Start of Input material
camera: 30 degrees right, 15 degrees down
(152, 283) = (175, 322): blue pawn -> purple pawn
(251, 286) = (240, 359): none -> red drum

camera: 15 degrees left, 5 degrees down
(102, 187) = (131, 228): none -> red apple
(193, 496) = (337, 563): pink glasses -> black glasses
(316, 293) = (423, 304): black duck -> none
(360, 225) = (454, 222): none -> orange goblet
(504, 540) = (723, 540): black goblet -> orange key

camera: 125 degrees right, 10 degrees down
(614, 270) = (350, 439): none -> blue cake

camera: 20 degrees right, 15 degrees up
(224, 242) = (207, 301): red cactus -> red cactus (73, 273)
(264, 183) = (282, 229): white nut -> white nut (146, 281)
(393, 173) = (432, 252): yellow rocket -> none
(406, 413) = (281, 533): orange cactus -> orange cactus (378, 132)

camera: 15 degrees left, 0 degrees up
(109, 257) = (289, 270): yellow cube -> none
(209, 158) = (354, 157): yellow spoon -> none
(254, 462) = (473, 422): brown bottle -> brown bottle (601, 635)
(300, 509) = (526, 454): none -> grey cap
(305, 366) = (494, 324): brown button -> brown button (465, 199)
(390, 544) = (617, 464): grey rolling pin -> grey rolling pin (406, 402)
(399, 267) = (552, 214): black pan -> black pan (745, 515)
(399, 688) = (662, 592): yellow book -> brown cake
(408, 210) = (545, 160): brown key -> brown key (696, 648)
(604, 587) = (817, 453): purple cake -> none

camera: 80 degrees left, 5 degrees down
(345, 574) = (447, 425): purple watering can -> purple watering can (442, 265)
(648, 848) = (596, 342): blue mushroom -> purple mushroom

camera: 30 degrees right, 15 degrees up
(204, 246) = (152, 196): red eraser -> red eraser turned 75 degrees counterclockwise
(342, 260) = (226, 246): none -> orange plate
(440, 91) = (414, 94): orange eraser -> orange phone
End of Input material
- **Directions for this task**
Copy exactly the line containing "camera: 80 degrees left, 5 degrees down" and every line after it, ending with the last line of the records above.

- **Solution to this exercise**
camera: 80 degrees left, 5 degrees down
(345, 574) = (447, 425): purple watering can -> purple watering can (442, 265)
(648, 848) = (596, 342): blue mushroom -> purple mushroom

camera: 30 degrees right, 15 degrees up
(204, 246) = (152, 196): red eraser -> red eraser turned 75 degrees counterclockwise
(342, 260) = (226, 246): none -> orange plate
(440, 91) = (414, 94): orange eraser -> orange phone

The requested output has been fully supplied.